■ WORK TASK
Only the lines from the one containing "- op: replace" through the end of the material are to be echoed, each exactly as it appears.

☆ ☆ ☆ ☆ ☆

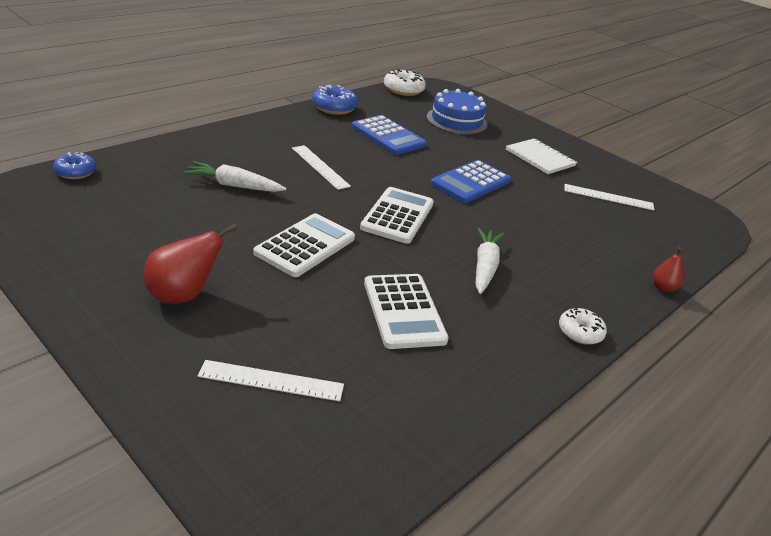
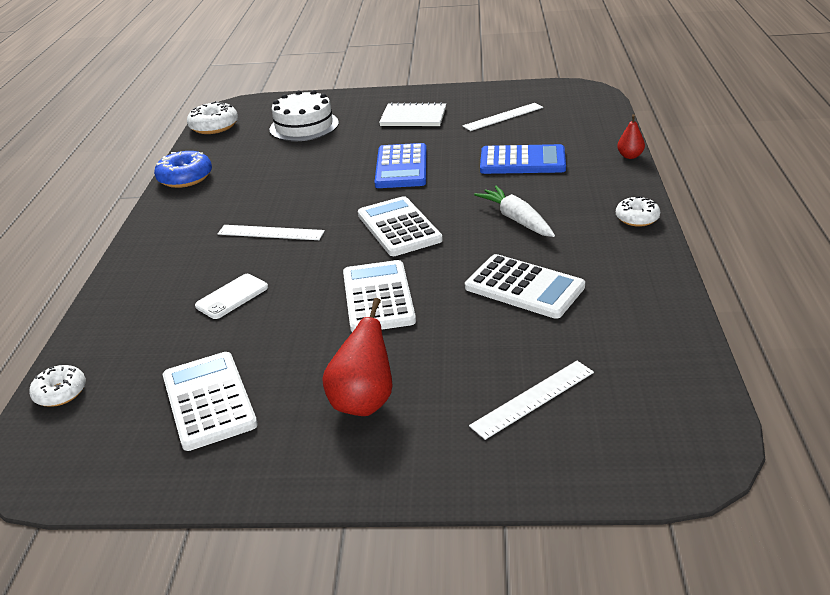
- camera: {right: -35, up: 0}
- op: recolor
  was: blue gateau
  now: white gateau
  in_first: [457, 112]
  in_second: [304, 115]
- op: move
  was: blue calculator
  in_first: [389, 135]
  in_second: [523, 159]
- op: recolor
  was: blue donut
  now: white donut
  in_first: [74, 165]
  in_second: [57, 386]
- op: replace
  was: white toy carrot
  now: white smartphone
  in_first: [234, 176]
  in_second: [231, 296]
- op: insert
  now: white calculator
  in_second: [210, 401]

☆ ☆ ☆ ☆ ☆

■ SOLUTION FOR THIS EXERCISE
- op: replace
  was: white toy carrot
  now: white smartphone
  in_first: [234, 176]
  in_second: [231, 296]
- op: insert
  now: white calculator
  in_second: [210, 401]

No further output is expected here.